#### [Recorded information]
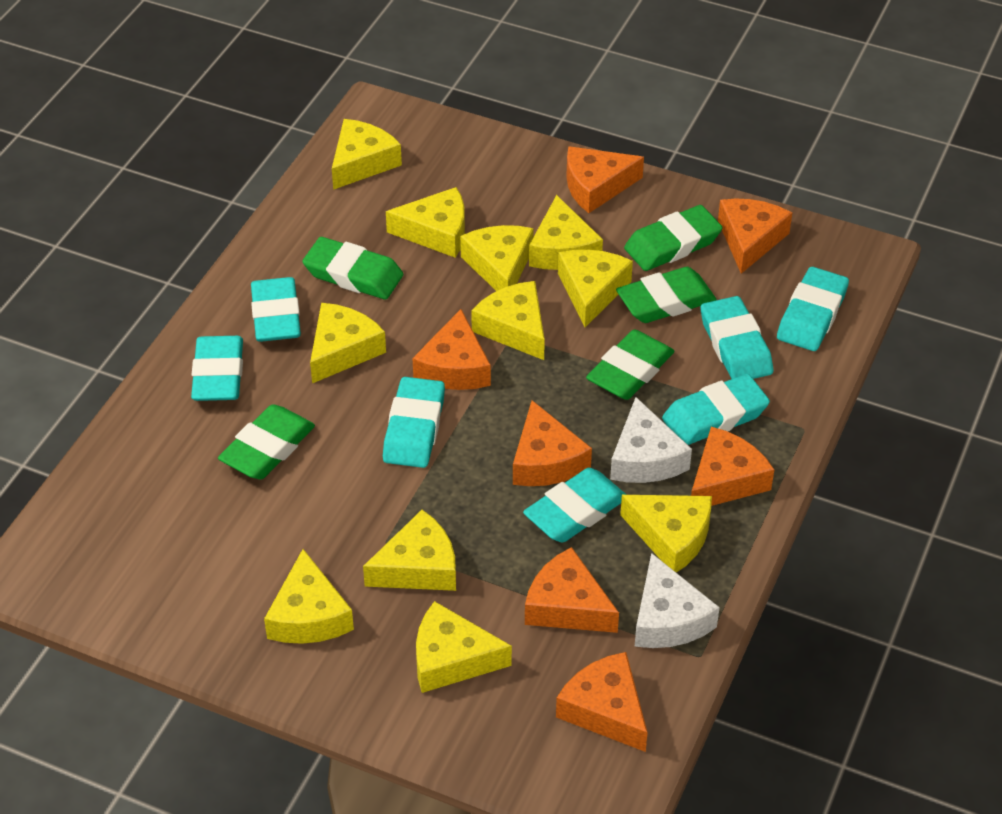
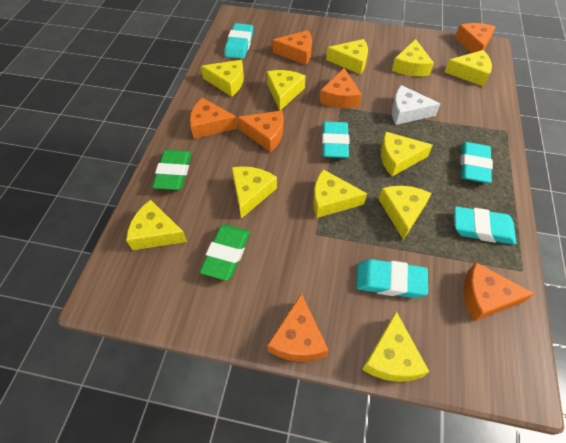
green eraser: 5 -> 2
turquoise eraser: 7 -> 5
white cheese: 2 -> 1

#### [Task requirements]
If a line in the material contains "eraser", show it.

#### [Completed exercise]
green eraser: 5 -> 2
turquoise eraser: 7 -> 5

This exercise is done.